Information provided:
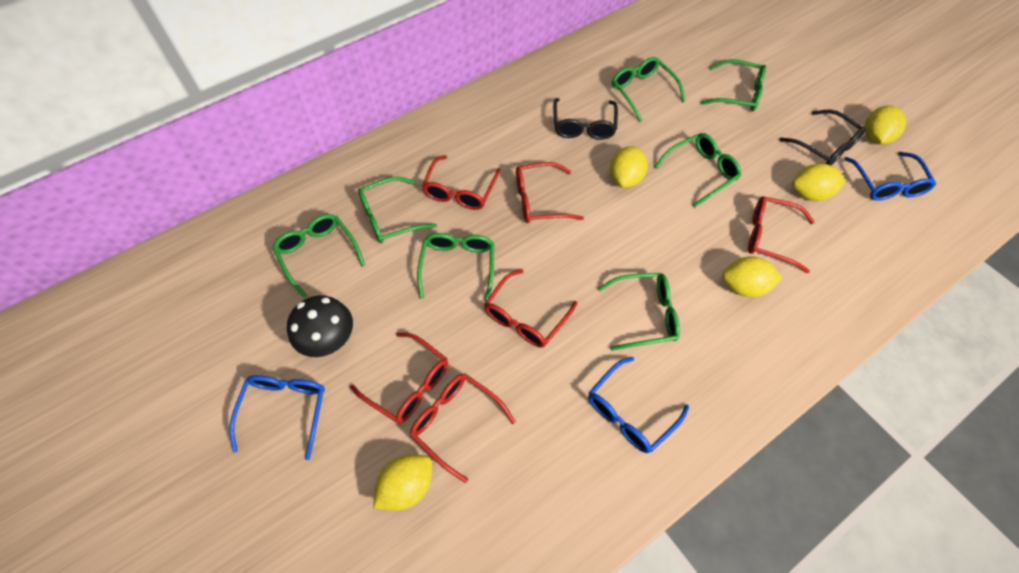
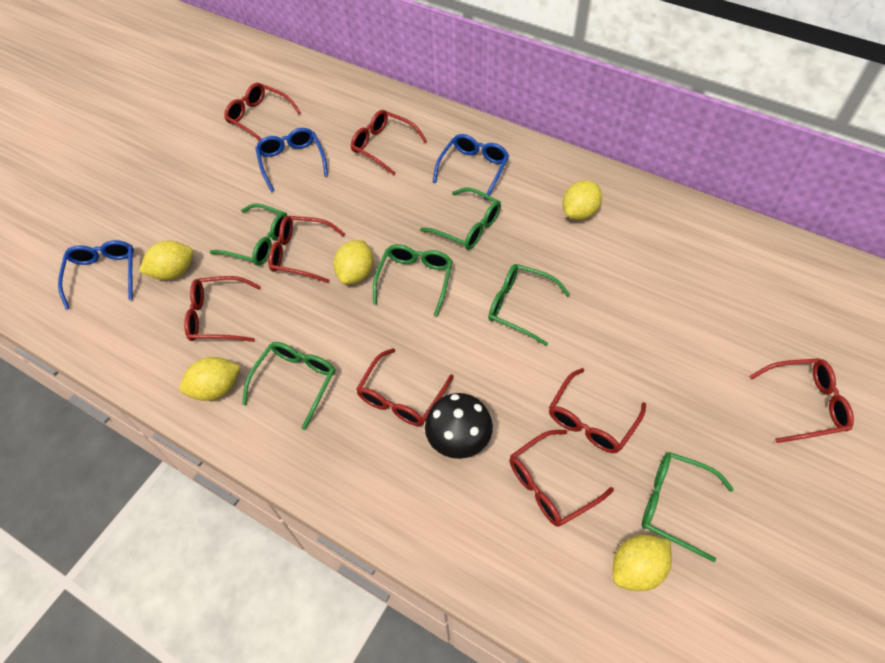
black glasses: 2 -> 0
green glasses: 7 -> 6
red glasses: 6 -> 8

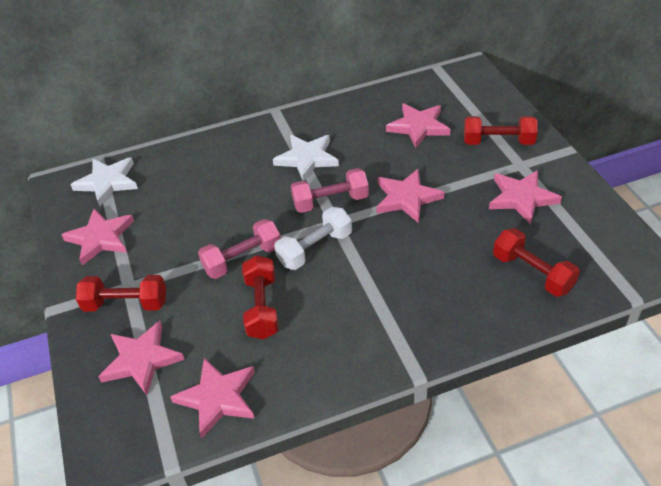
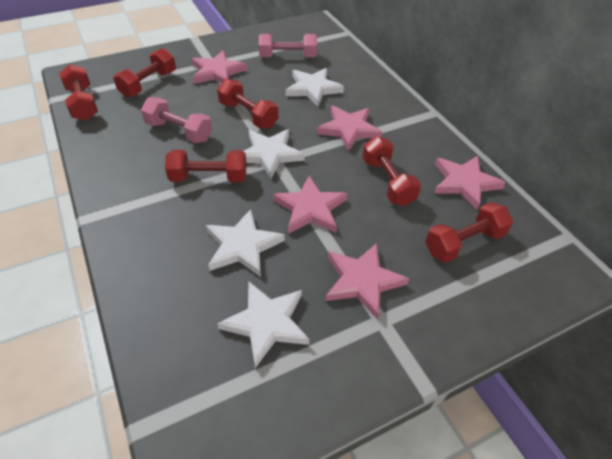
pink star: 6 -> 5
red dumbbell: 4 -> 6
white dumbbell: 1 -> 0
white star: 2 -> 4

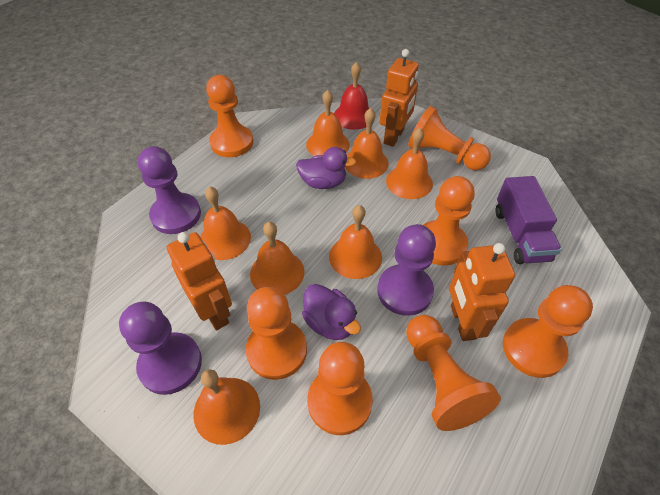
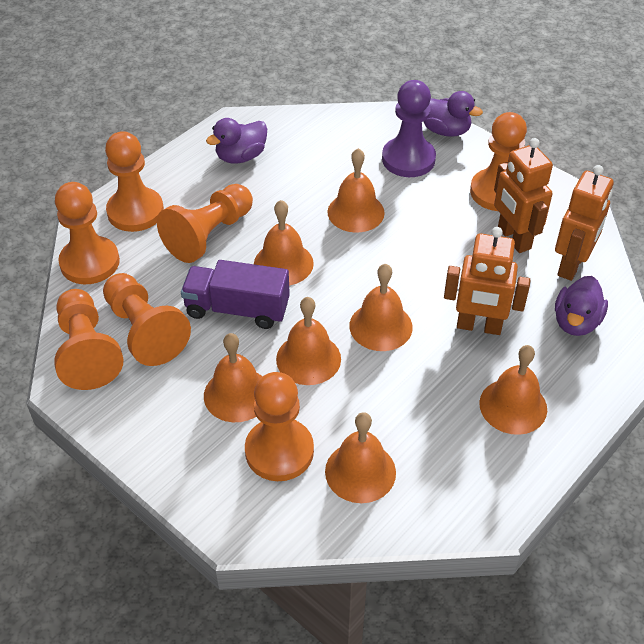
purple duck: 2 -> 3
purple pawn: 3 -> 1
red bell: 1 -> 0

Exercise goal: The answer should contain only the lines from the one with "pink star: 6 -> 5" through the last line of the material, given word for word and without pictures.

Exercise result:
pink star: 6 -> 5
red dumbbell: 4 -> 6
white dumbbell: 1 -> 0
white star: 2 -> 4

purple duck: 2 -> 3
purple pawn: 3 -> 1
red bell: 1 -> 0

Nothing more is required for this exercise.